• **What is being asked**: Go through the records that follow and tally the lines with "white" in them; answer with the number alone.
++++ Provided data
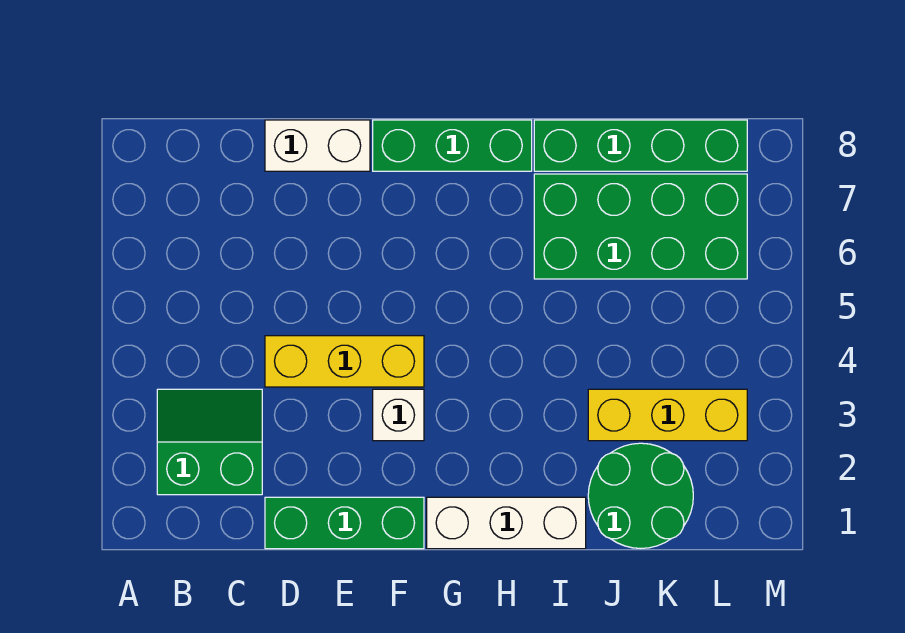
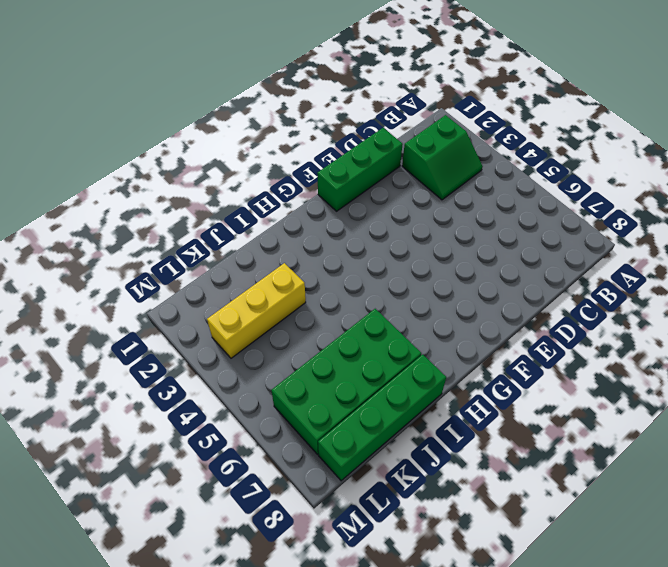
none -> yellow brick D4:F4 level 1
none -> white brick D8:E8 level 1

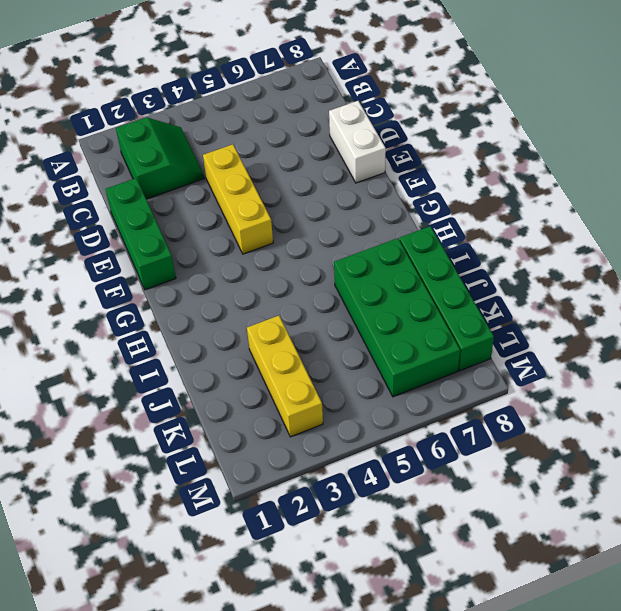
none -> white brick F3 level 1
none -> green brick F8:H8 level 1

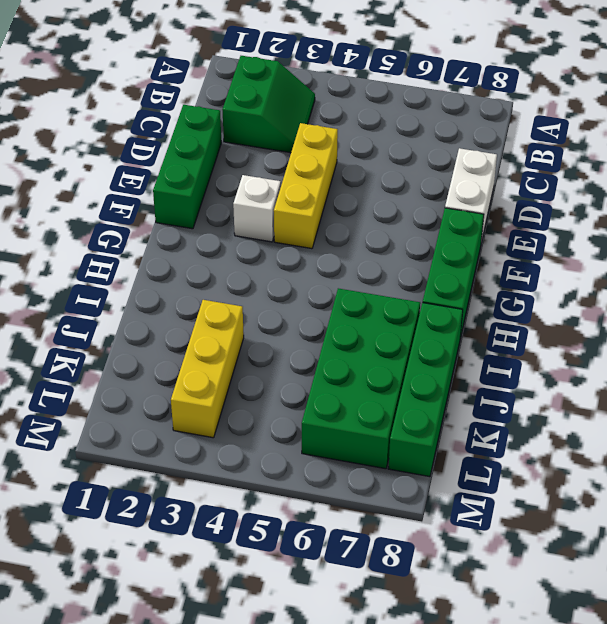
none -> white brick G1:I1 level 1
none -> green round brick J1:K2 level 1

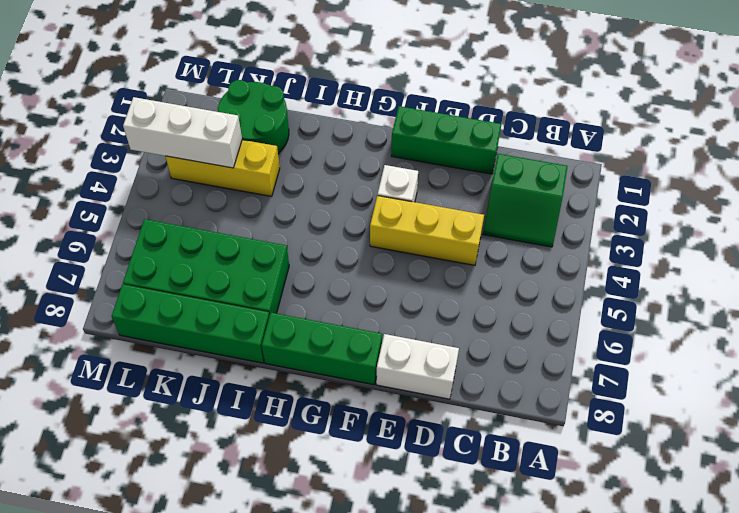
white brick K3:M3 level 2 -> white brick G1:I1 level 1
++++++++
• **Response**: 4